→ **Given data**
════
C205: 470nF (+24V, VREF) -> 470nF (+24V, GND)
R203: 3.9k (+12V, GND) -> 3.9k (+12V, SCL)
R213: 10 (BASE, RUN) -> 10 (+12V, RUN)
════
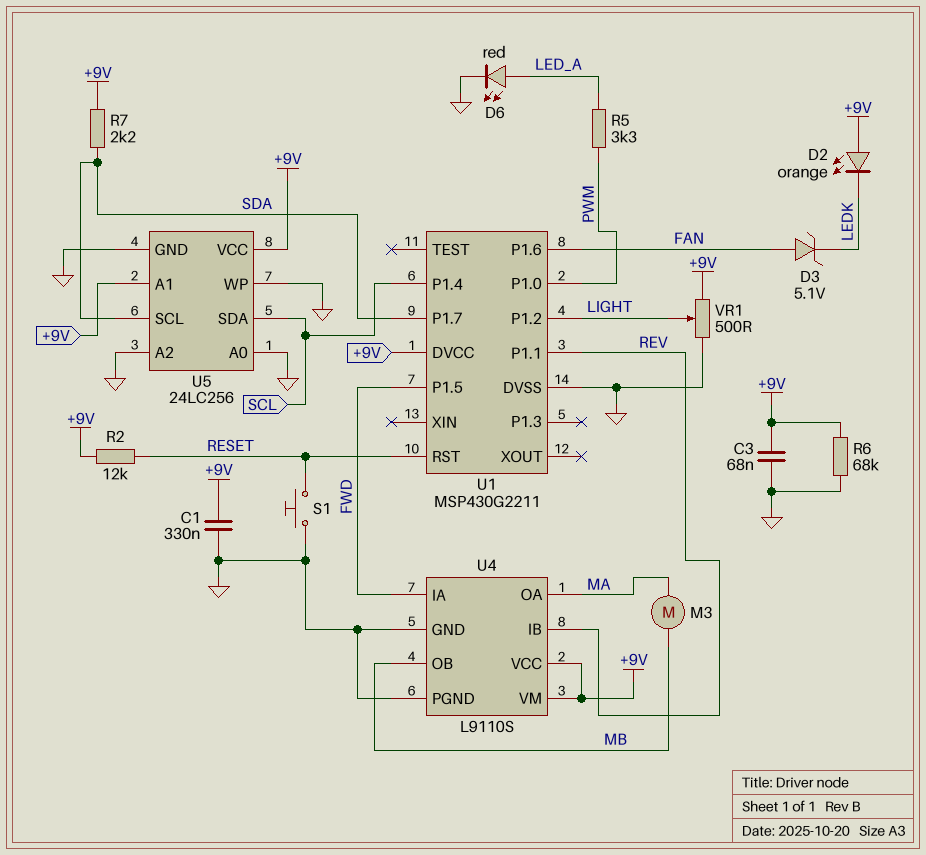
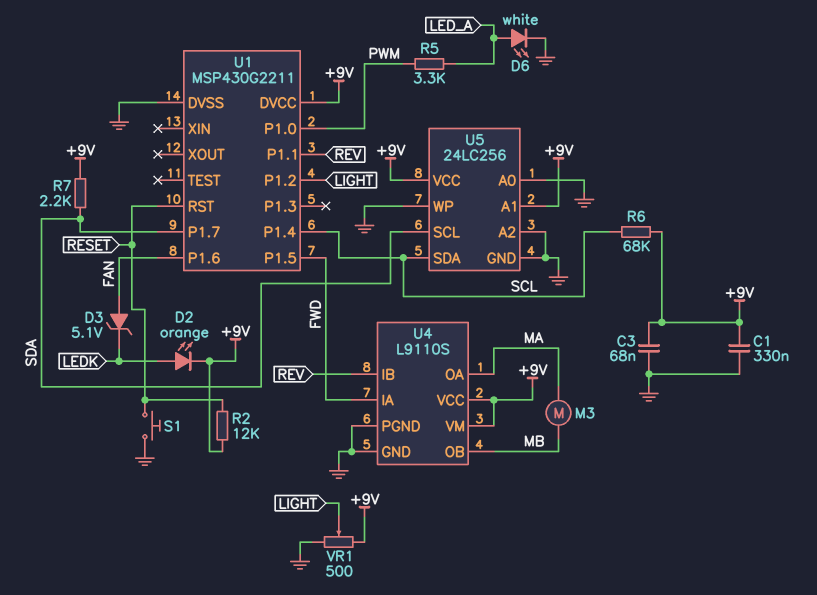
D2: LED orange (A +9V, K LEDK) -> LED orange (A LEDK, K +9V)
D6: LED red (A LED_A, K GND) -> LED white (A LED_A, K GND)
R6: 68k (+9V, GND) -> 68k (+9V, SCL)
════
→ **What you need to do**
Could you reproduce, exactly, every line above from the line with "C205: 470nF (+24V, VREF) -> 470nF (+24V, GND)" to the line with "R213: 10 (BASE, RUN) -> 10 (+12V, RUN)", and no other line? Both ends count.

→ **Reply**
C205: 470nF (+24V, VREF) -> 470nF (+24V, GND)
R203: 3.9k (+12V, GND) -> 3.9k (+12V, SCL)
R213: 10 (BASE, RUN) -> 10 (+12V, RUN)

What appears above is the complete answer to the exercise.